#### [What the task asks]
Give only the number of lines in the data that include the string "green".

(Object correspondence data)
★ ★ ★
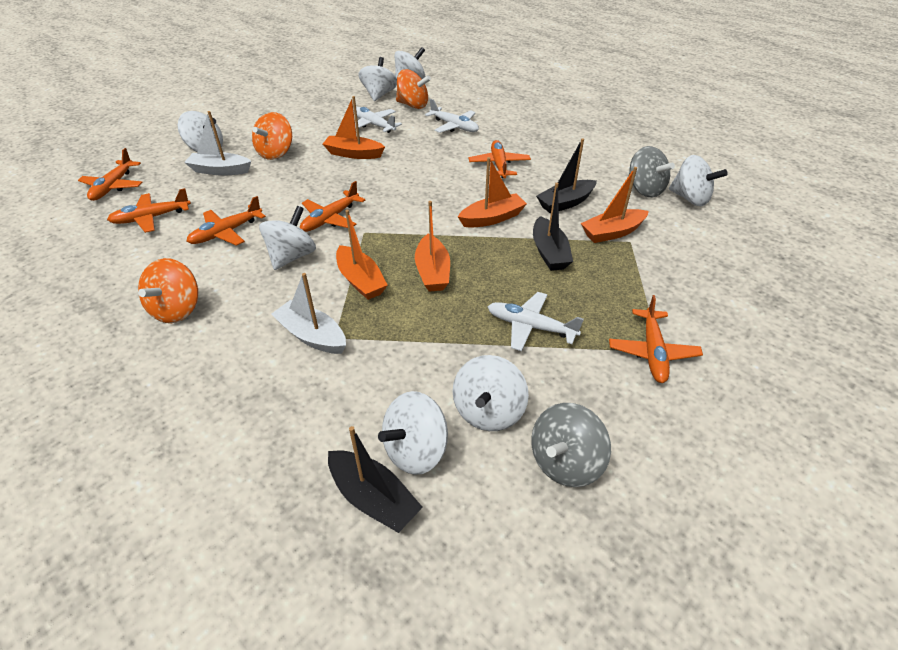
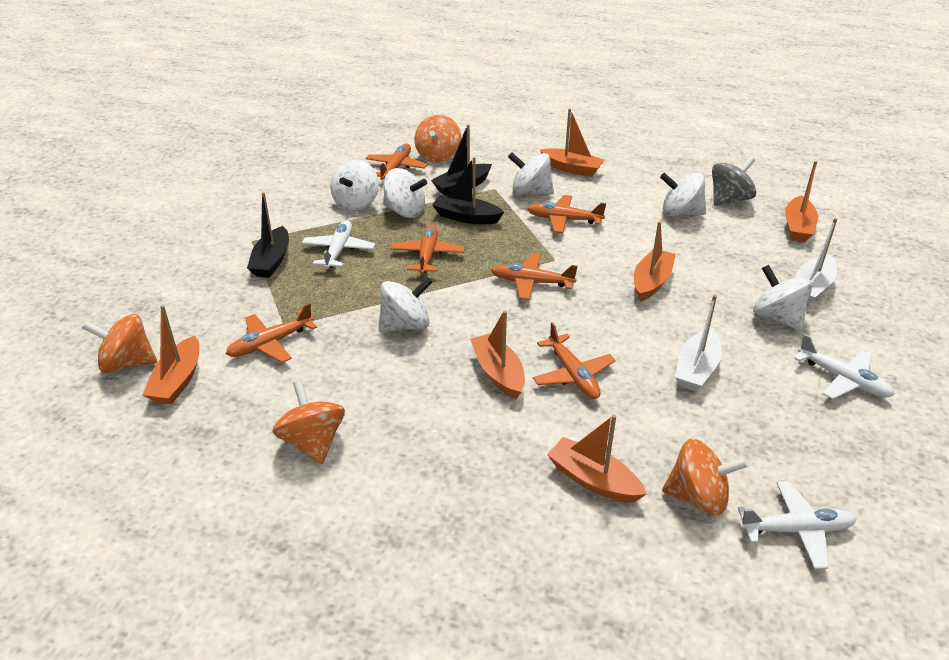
grey spinning top: 2 -> 1
orange boat: 5 -> 6
orange spinning top: 3 -> 4
white spinning top: 7 -> 6

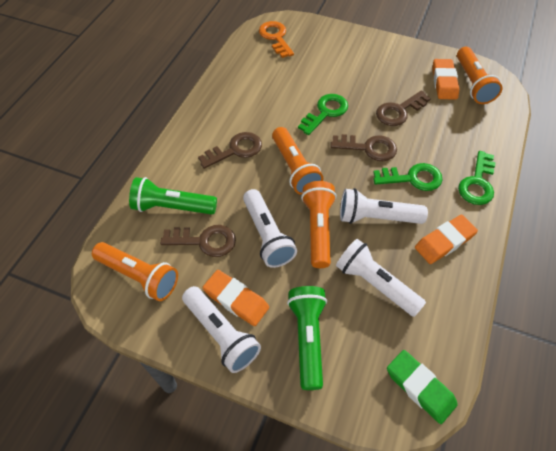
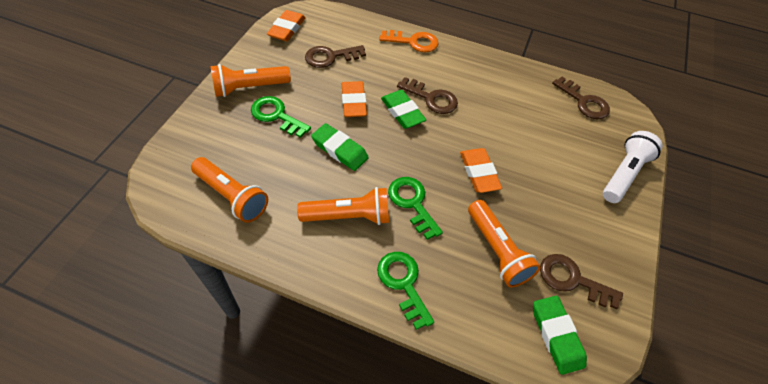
green eraser: 1 -> 3
green flashlight: 2 -> 0
white flashlight: 4 -> 1

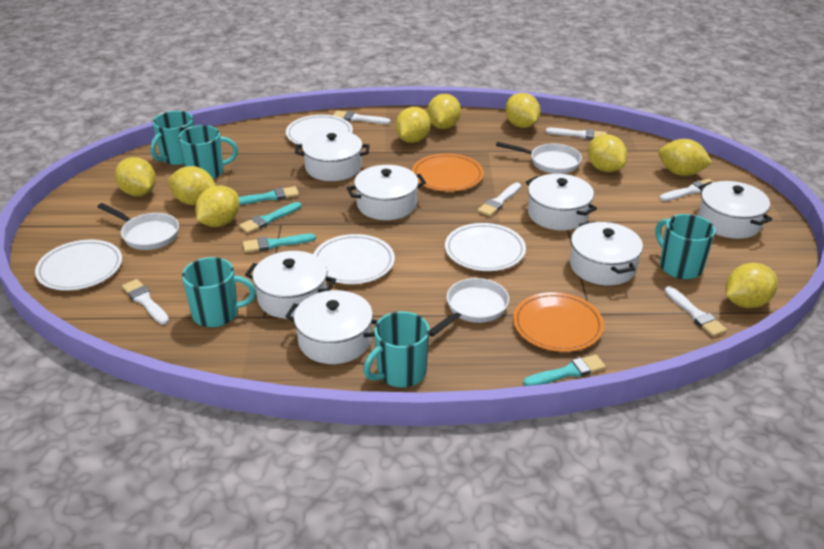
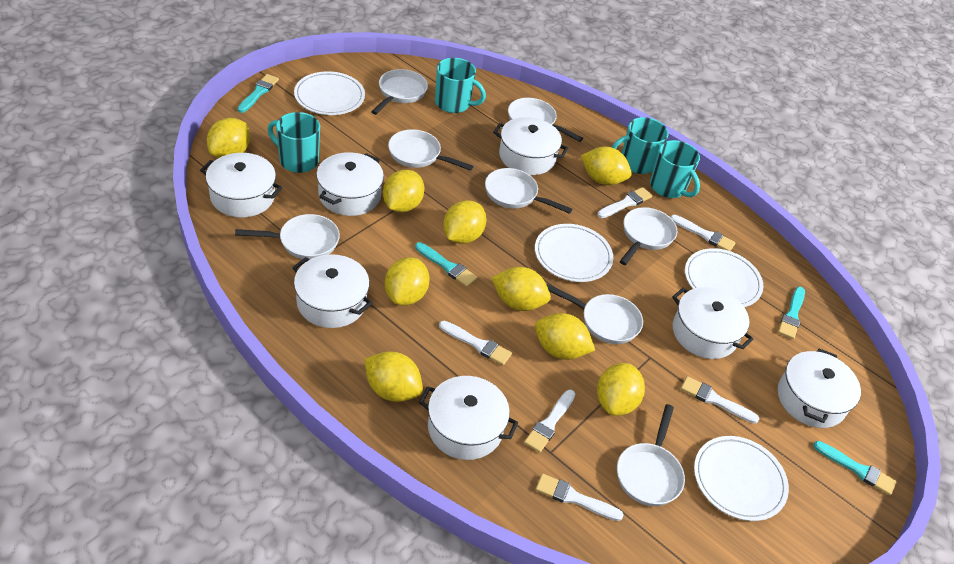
orange plate: 2 -> 0
turquoise mug: 5 -> 4
white pan: 3 -> 8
★ ★ ★
#### [Exercise response]
2